→ **Exercise description**:
If a record holds a picture, drop the picture and return the rest of the record word for word.

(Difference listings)
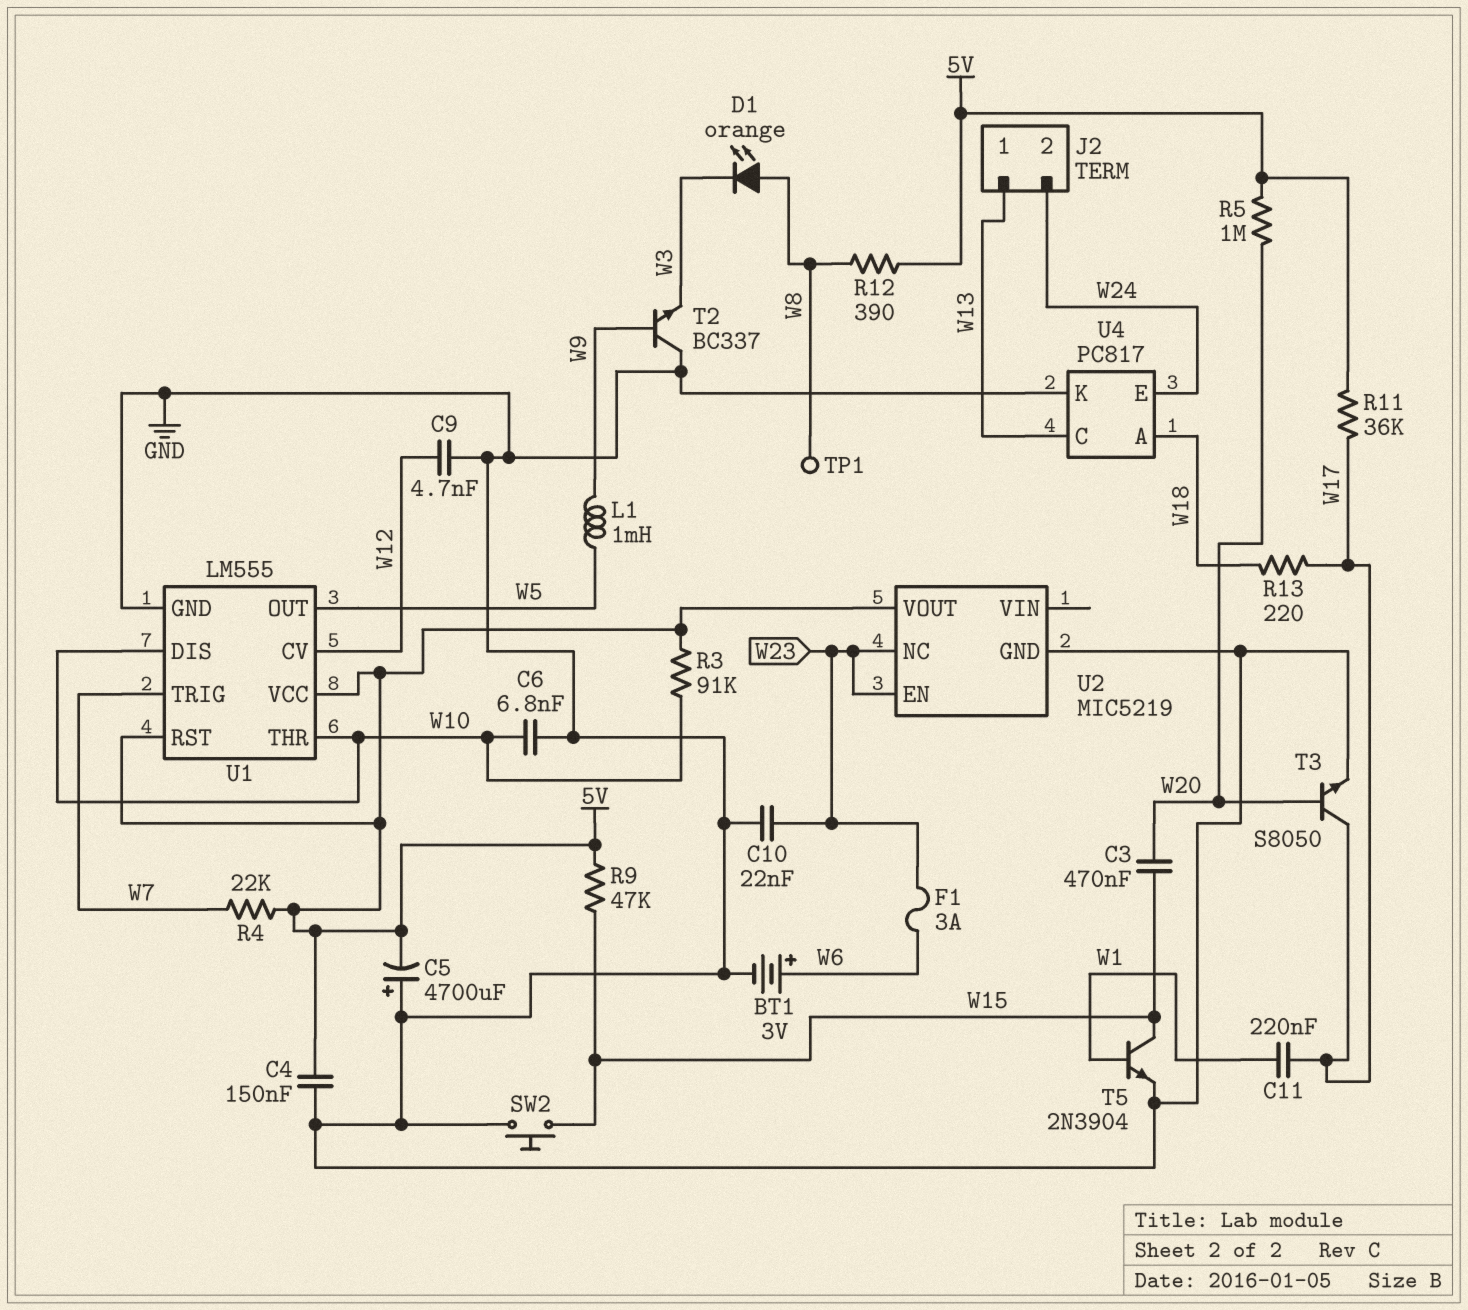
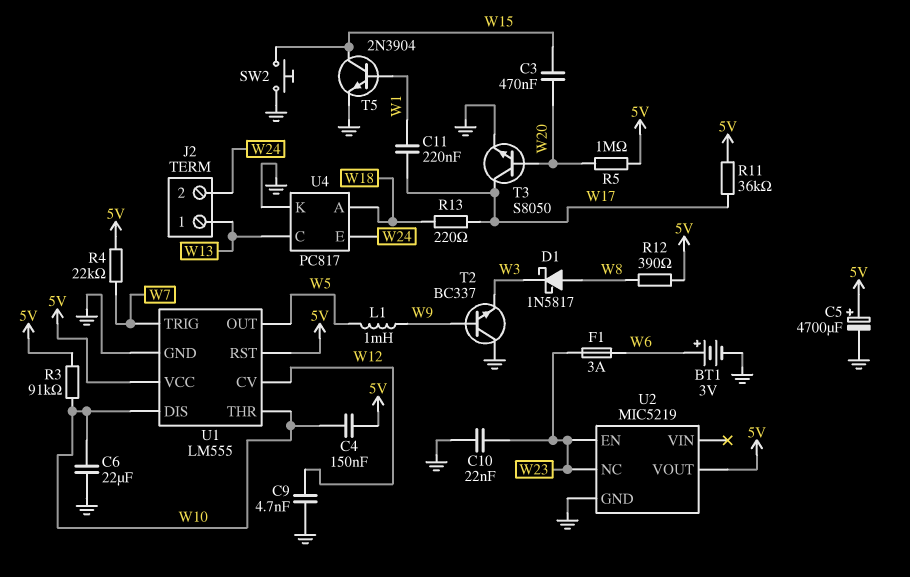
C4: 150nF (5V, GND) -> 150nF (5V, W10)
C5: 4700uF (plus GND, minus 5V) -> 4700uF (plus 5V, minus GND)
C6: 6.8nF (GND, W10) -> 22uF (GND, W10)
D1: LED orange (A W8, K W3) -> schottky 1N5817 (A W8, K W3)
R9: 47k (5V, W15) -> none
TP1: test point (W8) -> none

→ **Worked solution**:
C4: 150nF (5V, GND) -> 150nF (5V, W10)
C5: 4700uF (plus GND, minus 5V) -> 4700uF (plus 5V, minus GND)
C6: 6.8nF (GND, W10) -> 22uF (GND, W10)
D1: LED orange (A W8, K W3) -> schottky 1N5817 (A W8, K W3)
R9: 47k (5V, W15) -> none
TP1: test point (W8) -> none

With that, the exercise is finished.